Which lines of the listing below contain the word "none"? Return them.
------ Given information
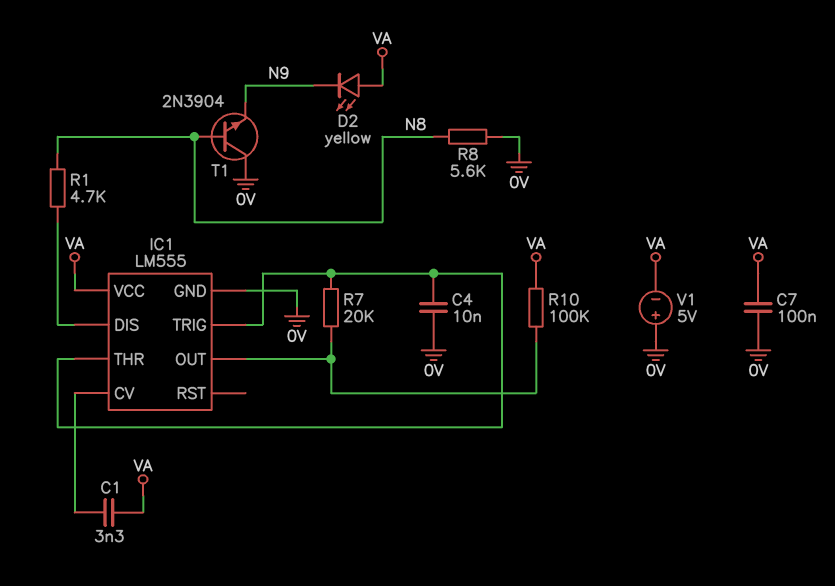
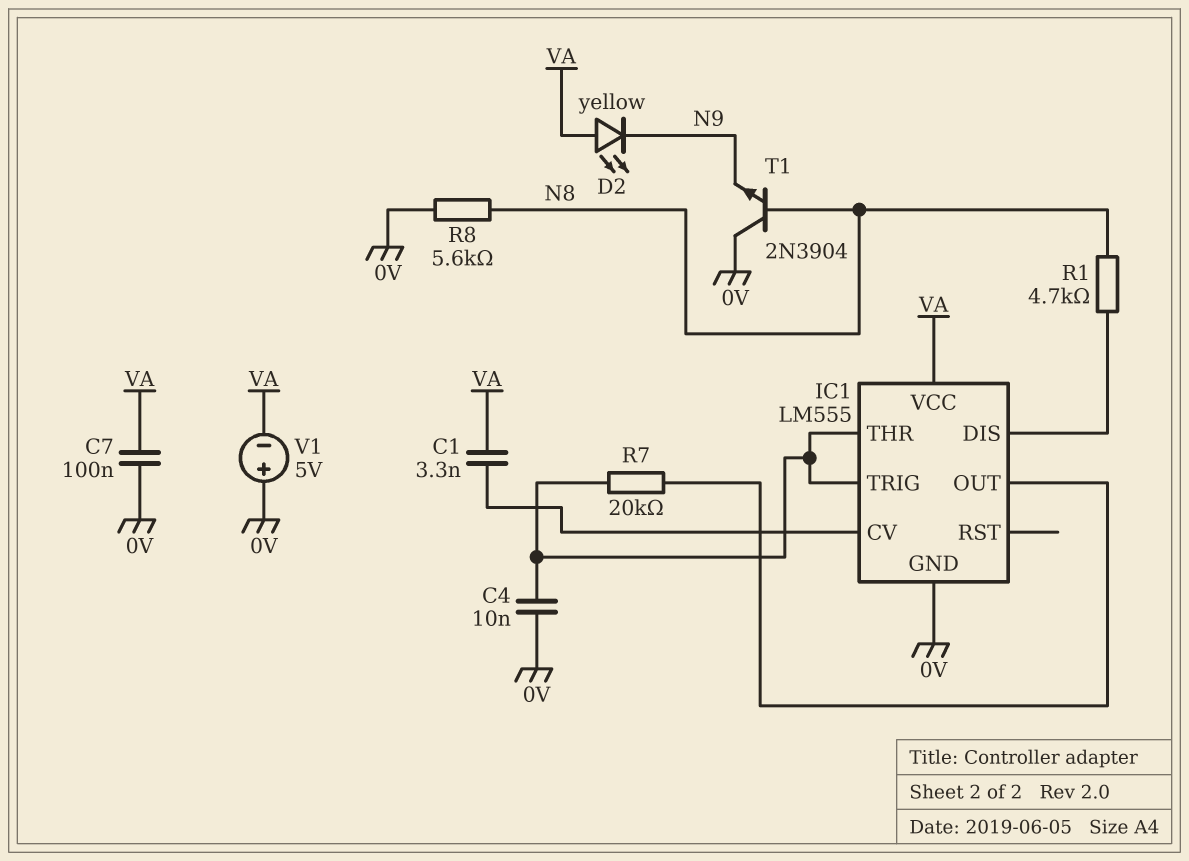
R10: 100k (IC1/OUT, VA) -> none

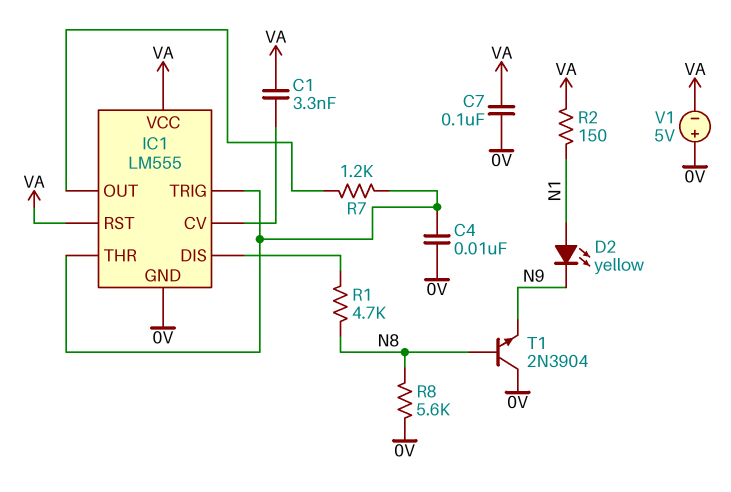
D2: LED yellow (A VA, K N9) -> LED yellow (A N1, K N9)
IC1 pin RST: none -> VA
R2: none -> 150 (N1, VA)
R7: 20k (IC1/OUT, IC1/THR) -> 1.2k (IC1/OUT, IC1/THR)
------------
## Your response
R10: 100k (IC1/OUT, VA) -> none
IC1 pin RST: none -> VA
R2: none -> 150 (N1, VA)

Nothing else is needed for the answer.